> _Directions_
Could you return the data that follows exactly, minus the images?

> _Entries taken from a collection_
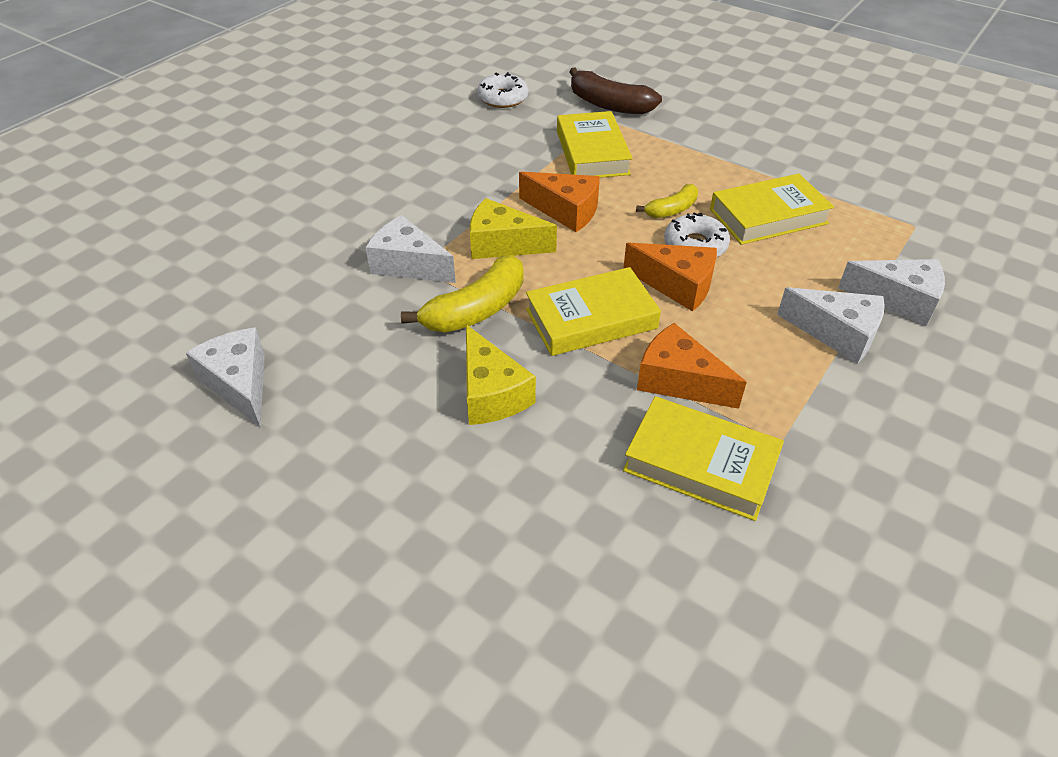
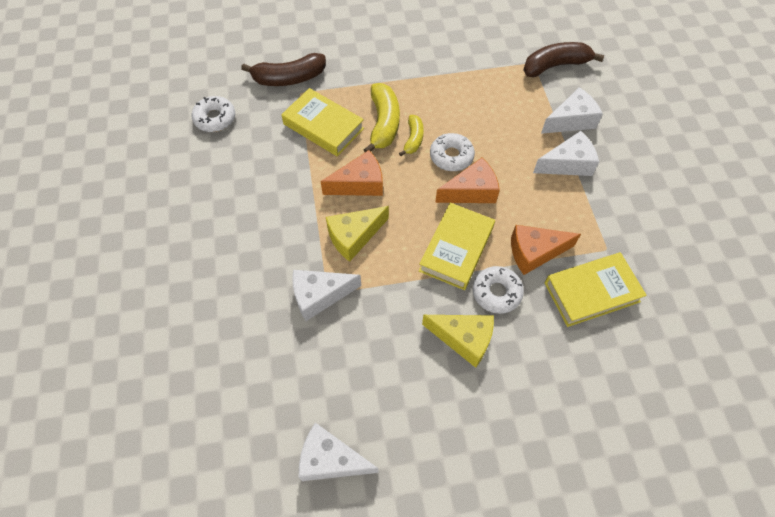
camera: 45 degrees left, 15 degrees up
(476, 309) = (394, 294): yellow banana -> yellow banana (383, 123)
(583, 382) = (496, 292): none -> white donut
(768, 216) = (464, 107): yellow book -> none
(944, 243) = (555, 66): none -> brown banana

> _Result of this exercise_
camera: 45 degrees left, 15 degrees up
(476, 309) = (394, 294): yellow banana -> yellow banana (383, 123)
(583, 382) = (496, 292): none -> white donut
(768, 216) = (464, 107): yellow book -> none
(944, 243) = (555, 66): none -> brown banana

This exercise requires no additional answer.